# Directions for this task
Below are some records; copy them word for word and drop the pictures.

(Recorded data)
==========

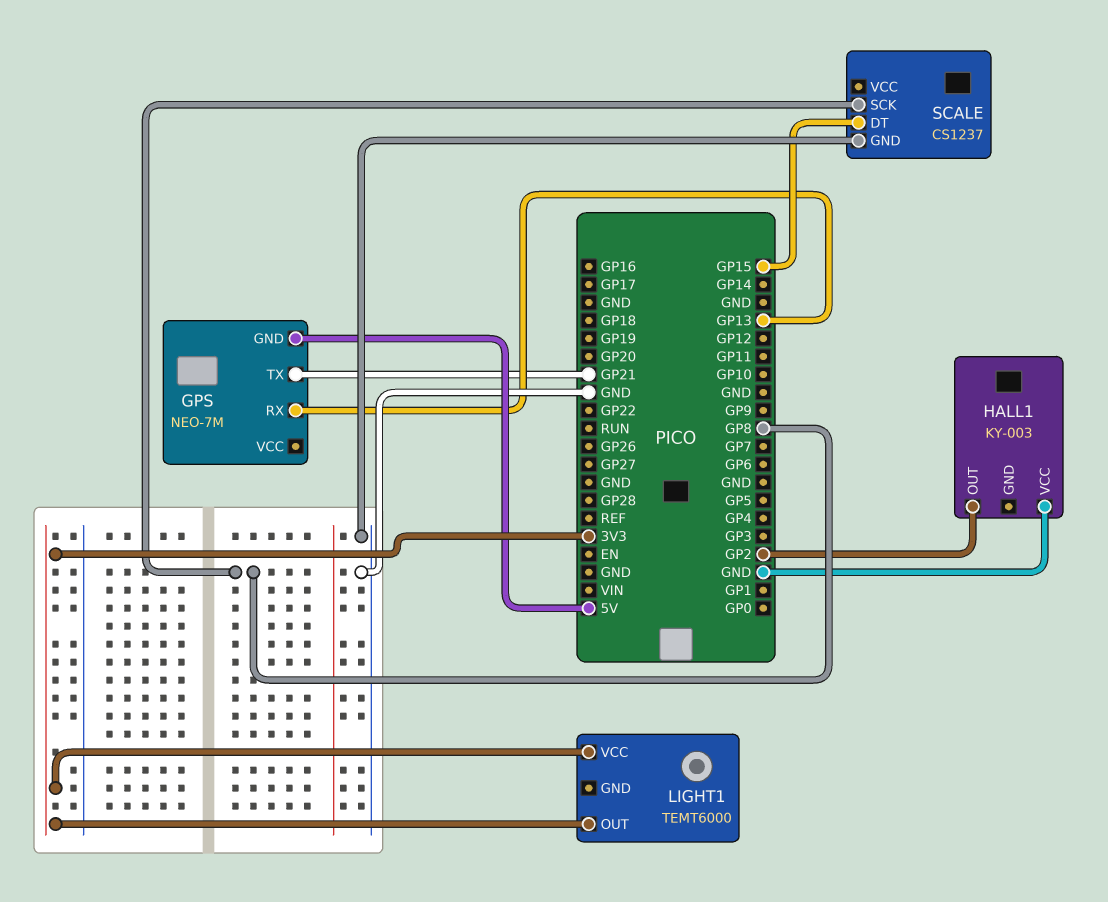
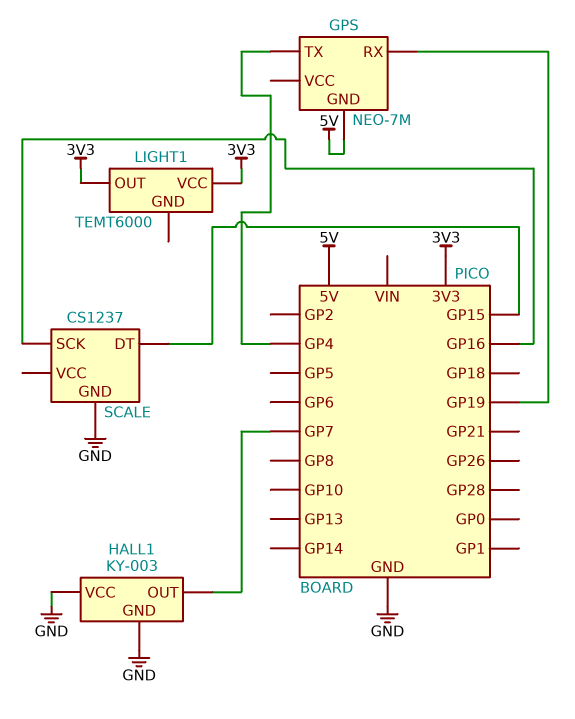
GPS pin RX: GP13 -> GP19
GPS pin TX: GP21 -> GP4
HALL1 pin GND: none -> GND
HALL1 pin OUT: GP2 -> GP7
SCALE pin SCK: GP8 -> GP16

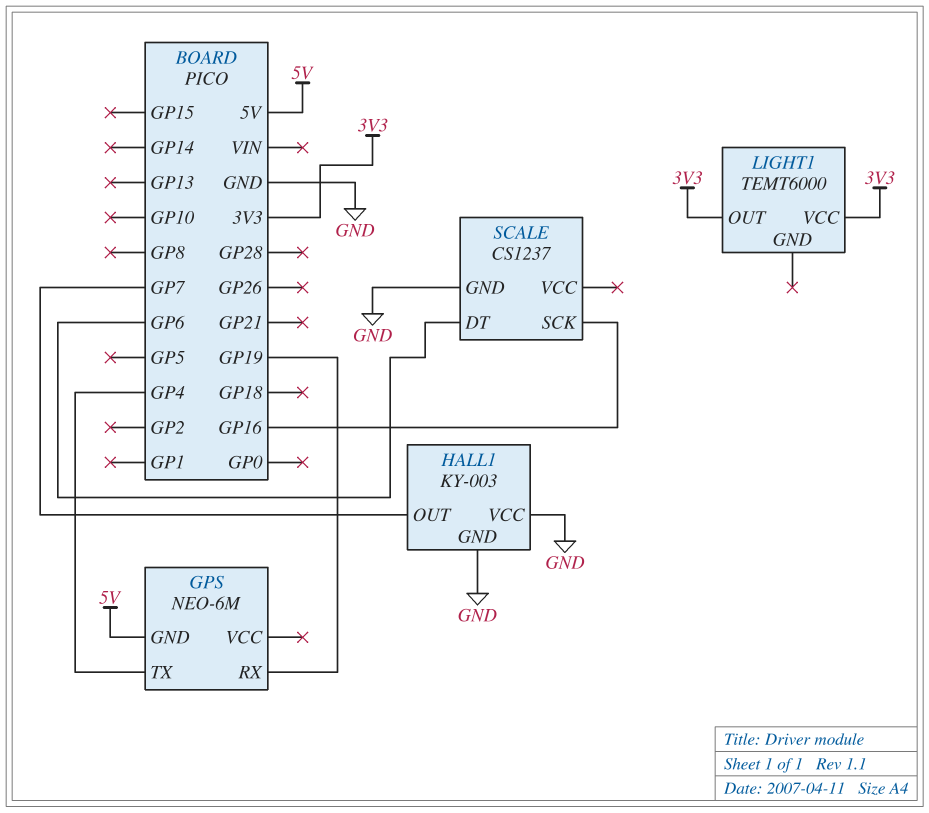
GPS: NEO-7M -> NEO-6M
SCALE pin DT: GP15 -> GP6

==========

# Written solution
GPS pin RX: GP13 -> GP19
GPS pin TX: GP21 -> GP4
HALL1 pin GND: none -> GND
HALL1 pin OUT: GP2 -> GP7
SCALE pin SCK: GP8 -> GP16

GPS: NEO-7M -> NEO-6M
SCALE pin DT: GP15 -> GP6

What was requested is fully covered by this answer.